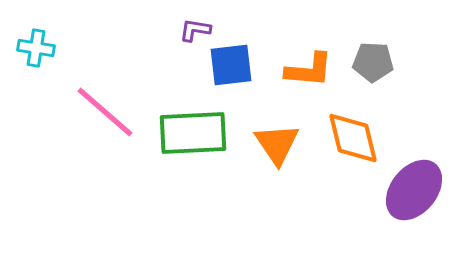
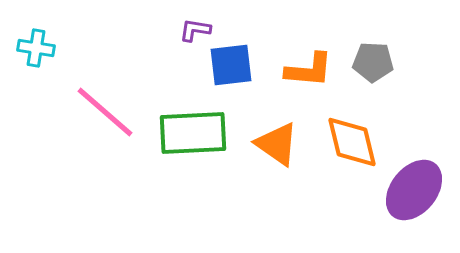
orange diamond: moved 1 px left, 4 px down
orange triangle: rotated 21 degrees counterclockwise
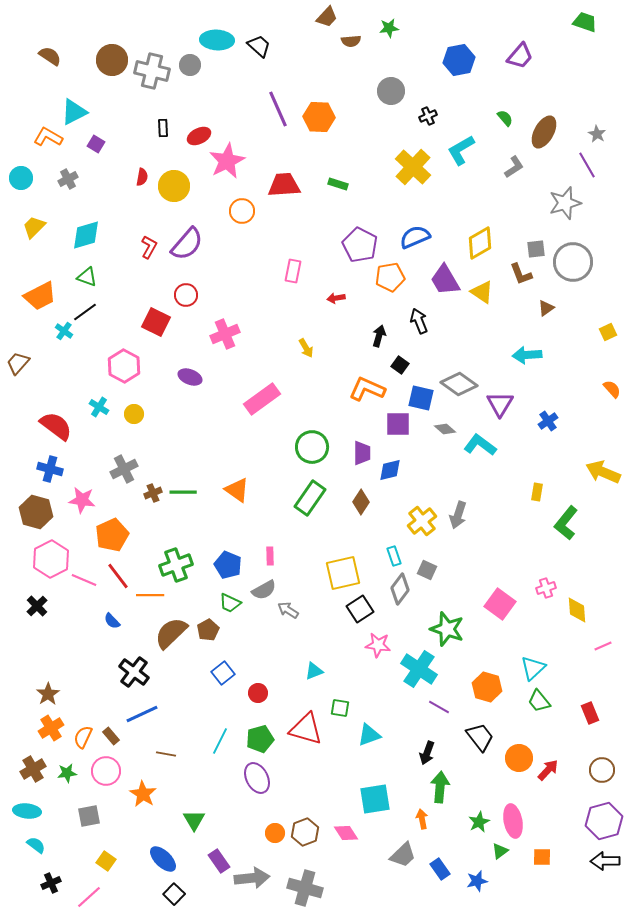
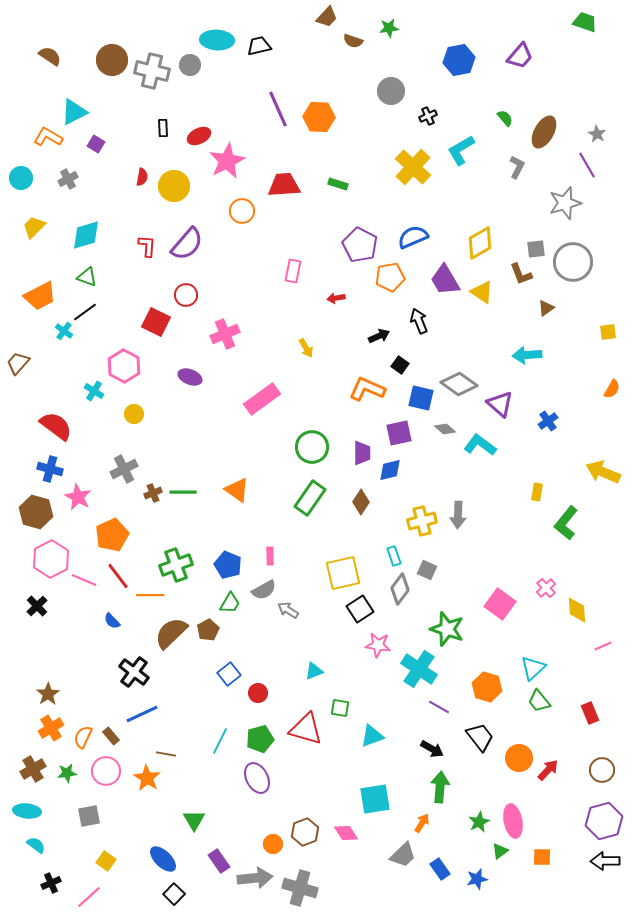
brown semicircle at (351, 41): moved 2 px right; rotated 24 degrees clockwise
black trapezoid at (259, 46): rotated 55 degrees counterclockwise
gray L-shape at (514, 167): moved 3 px right; rotated 30 degrees counterclockwise
blue semicircle at (415, 237): moved 2 px left
red L-shape at (149, 247): moved 2 px left, 1 px up; rotated 25 degrees counterclockwise
yellow square at (608, 332): rotated 18 degrees clockwise
black arrow at (379, 336): rotated 50 degrees clockwise
orange semicircle at (612, 389): rotated 72 degrees clockwise
purple triangle at (500, 404): rotated 20 degrees counterclockwise
cyan cross at (99, 407): moved 5 px left, 16 px up
purple square at (398, 424): moved 1 px right, 9 px down; rotated 12 degrees counterclockwise
pink star at (82, 500): moved 4 px left, 3 px up; rotated 20 degrees clockwise
gray arrow at (458, 515): rotated 16 degrees counterclockwise
yellow cross at (422, 521): rotated 24 degrees clockwise
pink cross at (546, 588): rotated 24 degrees counterclockwise
green trapezoid at (230, 603): rotated 85 degrees counterclockwise
blue square at (223, 673): moved 6 px right, 1 px down
cyan triangle at (369, 735): moved 3 px right, 1 px down
black arrow at (427, 753): moved 5 px right, 4 px up; rotated 80 degrees counterclockwise
orange star at (143, 794): moved 4 px right, 16 px up
orange arrow at (422, 819): moved 4 px down; rotated 42 degrees clockwise
orange circle at (275, 833): moved 2 px left, 11 px down
gray arrow at (252, 878): moved 3 px right
blue star at (477, 881): moved 2 px up
gray cross at (305, 888): moved 5 px left
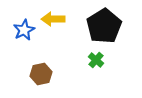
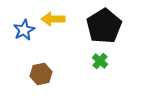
green cross: moved 4 px right, 1 px down
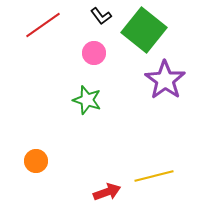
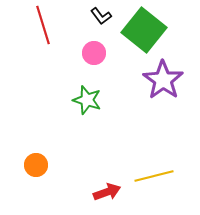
red line: rotated 72 degrees counterclockwise
purple star: moved 2 px left
orange circle: moved 4 px down
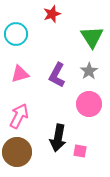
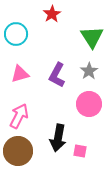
red star: rotated 12 degrees counterclockwise
brown circle: moved 1 px right, 1 px up
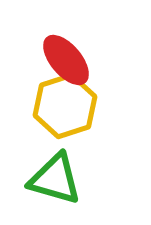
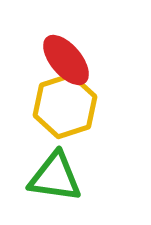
green triangle: moved 2 px up; rotated 8 degrees counterclockwise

(Exercise aim)
Rewrite the lines of all the entries above, replacing "counterclockwise" with "anticlockwise" and changing nothing else. Leave the pictures out.

(Problem solution)
orange diamond: moved 1 px left, 4 px down
orange triangle: rotated 21 degrees anticlockwise
brown semicircle at (351, 41): moved 2 px right; rotated 24 degrees clockwise
black trapezoid at (259, 46): rotated 55 degrees anticlockwise
gray L-shape at (514, 167): moved 3 px right; rotated 30 degrees anticlockwise
blue semicircle at (415, 237): moved 2 px left
red L-shape at (149, 247): moved 2 px left, 1 px up; rotated 25 degrees anticlockwise
yellow square at (608, 332): rotated 18 degrees clockwise
black arrow at (379, 336): rotated 50 degrees clockwise
orange semicircle at (612, 389): rotated 72 degrees clockwise
purple triangle at (500, 404): rotated 20 degrees anticlockwise
cyan cross at (99, 407): moved 5 px left, 16 px up
purple square at (398, 424): moved 1 px right, 9 px down; rotated 12 degrees anticlockwise
pink star at (82, 500): moved 4 px left, 3 px up; rotated 20 degrees clockwise
gray arrow at (458, 515): rotated 16 degrees anticlockwise
yellow cross at (422, 521): rotated 24 degrees clockwise
pink cross at (546, 588): rotated 24 degrees anticlockwise
green trapezoid at (230, 603): rotated 85 degrees anticlockwise
blue square at (223, 673): moved 6 px right, 1 px down
cyan triangle at (369, 735): moved 3 px right, 1 px down
black arrow at (427, 753): moved 5 px right, 4 px up; rotated 80 degrees anticlockwise
orange star at (143, 794): moved 4 px right, 16 px up
orange arrow at (422, 819): moved 4 px down; rotated 42 degrees clockwise
orange circle at (275, 833): moved 2 px left, 11 px down
gray arrow at (252, 878): moved 3 px right
blue star at (477, 881): moved 2 px up
gray cross at (305, 888): moved 5 px left
green cross: moved 4 px right, 1 px down
red line: rotated 72 degrees anticlockwise
purple star: moved 2 px left
orange circle: moved 4 px down
red star: rotated 12 degrees anticlockwise
brown circle: moved 1 px right, 1 px up
green triangle: moved 2 px up; rotated 8 degrees anticlockwise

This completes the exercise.